TASK DIRECTIONS :: Below are the records; restate word for word the lines from the first through the one containing "relocated: Geschenk/lila 283,108,43,45", and only those.

Records drawn from a dataset ::
————————

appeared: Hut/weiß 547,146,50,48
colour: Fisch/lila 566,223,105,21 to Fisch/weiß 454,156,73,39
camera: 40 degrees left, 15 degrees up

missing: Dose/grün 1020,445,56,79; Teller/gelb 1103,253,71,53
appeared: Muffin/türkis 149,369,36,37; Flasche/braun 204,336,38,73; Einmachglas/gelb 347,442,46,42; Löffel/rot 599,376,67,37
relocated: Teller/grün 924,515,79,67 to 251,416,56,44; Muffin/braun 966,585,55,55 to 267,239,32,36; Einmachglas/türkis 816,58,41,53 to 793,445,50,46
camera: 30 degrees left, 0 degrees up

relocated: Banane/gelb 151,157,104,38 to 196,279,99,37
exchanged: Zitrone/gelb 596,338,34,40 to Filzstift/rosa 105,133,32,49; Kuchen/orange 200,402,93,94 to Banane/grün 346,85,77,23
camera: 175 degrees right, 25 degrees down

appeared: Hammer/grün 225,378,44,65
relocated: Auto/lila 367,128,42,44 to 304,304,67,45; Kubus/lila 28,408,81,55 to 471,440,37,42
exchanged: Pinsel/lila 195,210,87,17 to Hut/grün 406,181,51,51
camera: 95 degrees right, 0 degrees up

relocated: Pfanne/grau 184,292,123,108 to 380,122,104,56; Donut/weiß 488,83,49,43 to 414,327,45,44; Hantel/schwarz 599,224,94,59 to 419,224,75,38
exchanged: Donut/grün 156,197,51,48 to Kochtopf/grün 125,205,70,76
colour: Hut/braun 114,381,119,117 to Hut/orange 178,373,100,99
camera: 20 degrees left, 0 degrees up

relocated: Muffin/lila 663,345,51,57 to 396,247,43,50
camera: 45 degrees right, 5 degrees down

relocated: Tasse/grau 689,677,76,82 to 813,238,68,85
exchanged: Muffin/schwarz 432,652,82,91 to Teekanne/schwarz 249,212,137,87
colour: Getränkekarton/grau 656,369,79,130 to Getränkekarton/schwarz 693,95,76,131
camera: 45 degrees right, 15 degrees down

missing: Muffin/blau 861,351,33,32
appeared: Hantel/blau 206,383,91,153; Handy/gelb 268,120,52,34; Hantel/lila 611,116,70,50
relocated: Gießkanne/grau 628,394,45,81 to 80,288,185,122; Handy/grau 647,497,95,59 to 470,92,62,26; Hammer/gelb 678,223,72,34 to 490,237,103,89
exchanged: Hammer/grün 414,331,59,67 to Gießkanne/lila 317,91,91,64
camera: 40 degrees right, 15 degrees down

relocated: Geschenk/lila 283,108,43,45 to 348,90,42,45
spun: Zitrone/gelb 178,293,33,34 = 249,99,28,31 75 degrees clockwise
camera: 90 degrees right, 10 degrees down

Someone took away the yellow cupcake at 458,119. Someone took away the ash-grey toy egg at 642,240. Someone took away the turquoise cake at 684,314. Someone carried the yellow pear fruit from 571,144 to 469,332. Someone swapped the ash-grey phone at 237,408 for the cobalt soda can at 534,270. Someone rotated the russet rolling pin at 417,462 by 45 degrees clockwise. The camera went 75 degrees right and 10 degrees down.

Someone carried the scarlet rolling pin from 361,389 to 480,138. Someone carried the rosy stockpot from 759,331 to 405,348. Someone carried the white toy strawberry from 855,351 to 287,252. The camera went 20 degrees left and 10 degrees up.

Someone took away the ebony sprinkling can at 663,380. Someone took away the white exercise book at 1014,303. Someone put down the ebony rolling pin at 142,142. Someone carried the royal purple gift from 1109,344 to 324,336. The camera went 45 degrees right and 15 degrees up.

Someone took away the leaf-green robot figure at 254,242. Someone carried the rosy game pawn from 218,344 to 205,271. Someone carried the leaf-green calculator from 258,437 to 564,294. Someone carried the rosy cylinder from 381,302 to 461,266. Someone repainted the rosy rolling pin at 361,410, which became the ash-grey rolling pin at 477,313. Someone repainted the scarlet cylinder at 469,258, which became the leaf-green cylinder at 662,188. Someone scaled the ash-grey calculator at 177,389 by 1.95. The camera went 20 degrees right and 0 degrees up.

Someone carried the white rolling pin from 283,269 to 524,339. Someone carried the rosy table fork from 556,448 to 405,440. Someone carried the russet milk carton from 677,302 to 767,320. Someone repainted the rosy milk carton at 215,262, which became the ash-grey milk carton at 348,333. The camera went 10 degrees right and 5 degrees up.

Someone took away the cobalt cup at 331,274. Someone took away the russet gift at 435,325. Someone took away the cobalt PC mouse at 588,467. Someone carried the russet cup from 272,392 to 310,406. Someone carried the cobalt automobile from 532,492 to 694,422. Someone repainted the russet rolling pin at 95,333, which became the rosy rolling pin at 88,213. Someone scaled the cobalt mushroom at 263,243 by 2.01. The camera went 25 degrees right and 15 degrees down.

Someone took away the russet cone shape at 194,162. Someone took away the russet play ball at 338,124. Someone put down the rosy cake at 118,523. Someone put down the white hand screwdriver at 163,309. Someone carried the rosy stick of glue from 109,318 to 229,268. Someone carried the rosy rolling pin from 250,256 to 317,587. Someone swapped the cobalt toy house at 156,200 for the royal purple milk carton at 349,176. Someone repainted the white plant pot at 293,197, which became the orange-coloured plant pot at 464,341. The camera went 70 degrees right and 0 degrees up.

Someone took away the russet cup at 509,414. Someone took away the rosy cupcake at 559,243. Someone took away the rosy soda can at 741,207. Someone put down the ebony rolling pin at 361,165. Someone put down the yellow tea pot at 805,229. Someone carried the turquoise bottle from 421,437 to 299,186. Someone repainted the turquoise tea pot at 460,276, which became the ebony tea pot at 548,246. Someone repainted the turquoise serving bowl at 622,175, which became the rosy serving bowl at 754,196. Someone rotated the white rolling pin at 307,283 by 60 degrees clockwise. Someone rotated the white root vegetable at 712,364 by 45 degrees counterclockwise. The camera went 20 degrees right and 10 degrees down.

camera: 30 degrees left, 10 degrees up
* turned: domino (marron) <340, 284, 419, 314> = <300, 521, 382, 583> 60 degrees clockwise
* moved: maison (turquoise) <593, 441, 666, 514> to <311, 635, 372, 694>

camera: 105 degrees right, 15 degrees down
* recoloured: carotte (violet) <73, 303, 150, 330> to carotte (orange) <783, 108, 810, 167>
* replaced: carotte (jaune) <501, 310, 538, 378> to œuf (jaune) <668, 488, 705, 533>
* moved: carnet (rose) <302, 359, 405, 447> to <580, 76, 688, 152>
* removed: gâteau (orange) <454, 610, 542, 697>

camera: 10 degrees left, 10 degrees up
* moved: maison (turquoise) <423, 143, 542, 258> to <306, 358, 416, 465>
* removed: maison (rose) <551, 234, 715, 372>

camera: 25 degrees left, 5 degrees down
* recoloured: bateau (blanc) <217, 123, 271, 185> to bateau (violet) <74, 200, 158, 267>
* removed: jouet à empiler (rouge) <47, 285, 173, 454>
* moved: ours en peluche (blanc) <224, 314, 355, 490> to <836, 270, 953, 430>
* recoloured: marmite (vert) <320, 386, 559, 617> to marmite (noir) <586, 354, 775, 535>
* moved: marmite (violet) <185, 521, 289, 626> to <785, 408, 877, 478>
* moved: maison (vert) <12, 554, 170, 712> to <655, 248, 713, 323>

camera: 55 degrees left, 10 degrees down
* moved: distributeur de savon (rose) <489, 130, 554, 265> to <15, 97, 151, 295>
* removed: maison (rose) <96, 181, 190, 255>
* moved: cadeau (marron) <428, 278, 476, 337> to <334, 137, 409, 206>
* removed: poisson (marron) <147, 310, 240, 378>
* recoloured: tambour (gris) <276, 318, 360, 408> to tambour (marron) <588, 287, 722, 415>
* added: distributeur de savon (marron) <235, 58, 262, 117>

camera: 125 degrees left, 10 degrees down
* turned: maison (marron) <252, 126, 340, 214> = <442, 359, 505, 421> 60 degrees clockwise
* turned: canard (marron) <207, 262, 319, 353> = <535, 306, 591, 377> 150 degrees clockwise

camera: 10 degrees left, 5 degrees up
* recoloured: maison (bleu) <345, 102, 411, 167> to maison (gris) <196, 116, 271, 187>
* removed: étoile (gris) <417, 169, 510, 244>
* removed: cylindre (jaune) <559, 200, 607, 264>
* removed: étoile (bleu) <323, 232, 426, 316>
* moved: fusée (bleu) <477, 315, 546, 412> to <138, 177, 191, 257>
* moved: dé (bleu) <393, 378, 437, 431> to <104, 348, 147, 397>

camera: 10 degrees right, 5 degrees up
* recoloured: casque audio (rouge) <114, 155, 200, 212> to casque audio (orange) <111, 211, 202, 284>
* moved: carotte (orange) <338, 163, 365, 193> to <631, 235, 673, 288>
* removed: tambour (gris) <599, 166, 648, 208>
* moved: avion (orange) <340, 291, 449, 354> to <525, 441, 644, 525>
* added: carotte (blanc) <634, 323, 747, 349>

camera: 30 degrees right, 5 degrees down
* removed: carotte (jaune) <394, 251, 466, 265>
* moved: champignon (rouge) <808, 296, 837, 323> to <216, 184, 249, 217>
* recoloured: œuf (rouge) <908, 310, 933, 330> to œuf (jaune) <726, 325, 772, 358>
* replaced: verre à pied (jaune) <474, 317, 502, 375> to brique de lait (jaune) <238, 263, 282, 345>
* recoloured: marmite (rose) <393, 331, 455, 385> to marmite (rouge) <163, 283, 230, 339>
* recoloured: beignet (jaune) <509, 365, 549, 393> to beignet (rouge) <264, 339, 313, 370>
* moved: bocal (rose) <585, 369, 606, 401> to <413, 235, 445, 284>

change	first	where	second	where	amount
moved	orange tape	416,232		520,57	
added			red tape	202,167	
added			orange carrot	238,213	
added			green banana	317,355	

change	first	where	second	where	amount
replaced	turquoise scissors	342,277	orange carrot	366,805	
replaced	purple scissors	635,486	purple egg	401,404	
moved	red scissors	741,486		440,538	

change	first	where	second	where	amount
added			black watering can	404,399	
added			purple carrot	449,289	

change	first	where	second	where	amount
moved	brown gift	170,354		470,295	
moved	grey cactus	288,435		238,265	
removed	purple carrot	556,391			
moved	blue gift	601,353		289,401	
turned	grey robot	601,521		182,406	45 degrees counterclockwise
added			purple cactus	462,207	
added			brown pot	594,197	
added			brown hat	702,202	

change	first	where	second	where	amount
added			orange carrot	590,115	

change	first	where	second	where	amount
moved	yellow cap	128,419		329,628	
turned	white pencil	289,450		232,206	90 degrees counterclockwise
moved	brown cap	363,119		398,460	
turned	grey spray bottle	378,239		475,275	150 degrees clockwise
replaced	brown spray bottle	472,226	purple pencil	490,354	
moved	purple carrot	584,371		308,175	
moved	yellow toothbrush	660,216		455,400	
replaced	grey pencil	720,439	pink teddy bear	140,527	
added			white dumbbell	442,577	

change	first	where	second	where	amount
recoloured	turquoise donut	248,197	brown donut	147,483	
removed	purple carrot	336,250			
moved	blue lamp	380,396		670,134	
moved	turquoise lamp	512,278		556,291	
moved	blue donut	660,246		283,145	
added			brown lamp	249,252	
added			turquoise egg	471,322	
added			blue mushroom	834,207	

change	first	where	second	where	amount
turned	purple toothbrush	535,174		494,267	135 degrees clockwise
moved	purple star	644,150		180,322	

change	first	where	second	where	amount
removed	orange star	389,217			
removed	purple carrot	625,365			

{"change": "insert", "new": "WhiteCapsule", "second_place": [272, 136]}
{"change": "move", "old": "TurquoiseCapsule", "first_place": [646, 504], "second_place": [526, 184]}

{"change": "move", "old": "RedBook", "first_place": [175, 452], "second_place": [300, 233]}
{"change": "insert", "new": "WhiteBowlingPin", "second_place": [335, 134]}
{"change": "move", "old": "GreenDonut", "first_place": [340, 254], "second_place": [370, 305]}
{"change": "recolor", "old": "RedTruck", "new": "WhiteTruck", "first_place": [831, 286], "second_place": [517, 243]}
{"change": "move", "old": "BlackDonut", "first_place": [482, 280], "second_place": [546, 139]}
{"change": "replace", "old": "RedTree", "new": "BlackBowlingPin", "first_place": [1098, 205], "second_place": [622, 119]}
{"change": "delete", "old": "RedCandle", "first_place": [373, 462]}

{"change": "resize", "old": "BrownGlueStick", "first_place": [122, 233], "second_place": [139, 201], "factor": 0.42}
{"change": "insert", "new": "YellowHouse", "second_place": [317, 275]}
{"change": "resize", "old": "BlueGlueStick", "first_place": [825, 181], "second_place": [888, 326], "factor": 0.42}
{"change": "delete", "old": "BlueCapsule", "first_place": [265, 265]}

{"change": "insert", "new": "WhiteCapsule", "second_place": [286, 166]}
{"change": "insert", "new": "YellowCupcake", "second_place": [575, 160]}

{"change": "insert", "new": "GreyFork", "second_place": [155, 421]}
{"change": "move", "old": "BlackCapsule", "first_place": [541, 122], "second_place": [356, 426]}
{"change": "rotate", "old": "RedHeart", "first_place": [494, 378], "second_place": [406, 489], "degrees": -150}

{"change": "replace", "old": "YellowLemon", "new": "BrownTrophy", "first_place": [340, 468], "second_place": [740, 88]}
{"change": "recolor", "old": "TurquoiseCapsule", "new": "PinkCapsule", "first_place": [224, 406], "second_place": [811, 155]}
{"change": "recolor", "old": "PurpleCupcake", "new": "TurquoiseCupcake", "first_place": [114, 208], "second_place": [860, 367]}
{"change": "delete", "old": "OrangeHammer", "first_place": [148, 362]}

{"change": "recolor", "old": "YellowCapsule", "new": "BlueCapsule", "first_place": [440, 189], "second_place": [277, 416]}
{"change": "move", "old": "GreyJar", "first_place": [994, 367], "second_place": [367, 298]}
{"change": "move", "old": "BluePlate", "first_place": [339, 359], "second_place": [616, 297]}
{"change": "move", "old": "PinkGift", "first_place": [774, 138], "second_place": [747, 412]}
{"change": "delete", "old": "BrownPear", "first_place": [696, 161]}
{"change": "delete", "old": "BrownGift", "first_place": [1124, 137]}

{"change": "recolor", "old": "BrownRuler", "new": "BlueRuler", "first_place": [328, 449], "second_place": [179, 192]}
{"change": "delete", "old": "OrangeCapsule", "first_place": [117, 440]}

————————

ANSWER SPACE ::
appeared: Hut/weiß 547,146,50,48
colour: Fisch/lila 566,223,105,21 to Fisch/weiß 454,156,73,39
camera: 40 degrees left, 15 degrees up

missing: Dose/grün 1020,445,56,79; Teller/gelb 1103,253,71,53
appeared: Muffin/türkis 149,369,36,37; Flasche/braun 204,336,38,73; Einmachglas/gelb 347,442,46,42; Löffel/rot 599,376,67,37
relocated: Teller/grün 924,515,79,67 to 251,416,56,44; Muffin/braun 966,585,55,55 to 267,239,32,36; Einmachglas/türkis 816,58,41,53 to 793,445,50,46
camera: 30 degrees left, 0 degrees up

relocated: Banane/gelb 151,157,104,38 to 196,279,99,37
exchanged: Zitrone/gelb 596,338,34,40 to Filzstift/rosa 105,133,32,49; Kuchen/orange 200,402,93,94 to Banane/grün 346,85,77,23
camera: 175 degrees right, 25 degrees down

appeared: Hammer/grün 225,378,44,65
relocated: Auto/lila 367,128,42,44 to 304,304,67,45; Kubus/lila 28,408,81,55 to 471,440,37,42
exchanged: Pinsel/lila 195,210,87,17 to Hut/grün 406,181,51,51
camera: 95 degrees right, 0 degrees up

relocated: Pfanne/grau 184,292,123,108 to 380,122,104,56; Donut/weiß 488,83,49,43 to 414,327,45,44; Hantel/schwarz 599,224,94,59 to 419,224,75,38
exchanged: Donut/grün 156,197,51,48 to Kochtopf/grün 125,205,70,76
colour: Hut/braun 114,381,119,117 to Hut/orange 178,373,100,99
camera: 20 degrees left, 0 degrees up

relocated: Muffin/lila 663,345,51,57 to 396,247,43,50
camera: 45 degrees right, 5 degrees down

relocated: Tasse/grau 689,677,76,82 to 813,238,68,85
exchanged: Muffin/schwarz 432,652,82,91 to Teekanne/schwarz 249,212,137,87
colour: Getränkekarton/grau 656,369,79,130 to Getränkekarton/schwarz 693,95,76,131
camera: 45 degrees right, 15 degrees down

missing: Muffin/blau 861,351,33,32
appeared: Hantel/blau 206,383,91,153; Handy/gelb 268,120,52,34; Hantel/lila 611,116,70,50
relocated: Gießkanne/grau 628,394,45,81 to 80,288,185,122; Handy/grau 647,497,95,59 to 470,92,62,26; Hammer/gelb 678,223,72,34 to 490,237,103,89
exchanged: Hammer/grün 414,331,59,67 to Gießkanne/lila 317,91,91,64
camera: 40 degrees right, 15 degrees down

relocated: Geschenk/lila 283,108,43,45 to 348,90,42,45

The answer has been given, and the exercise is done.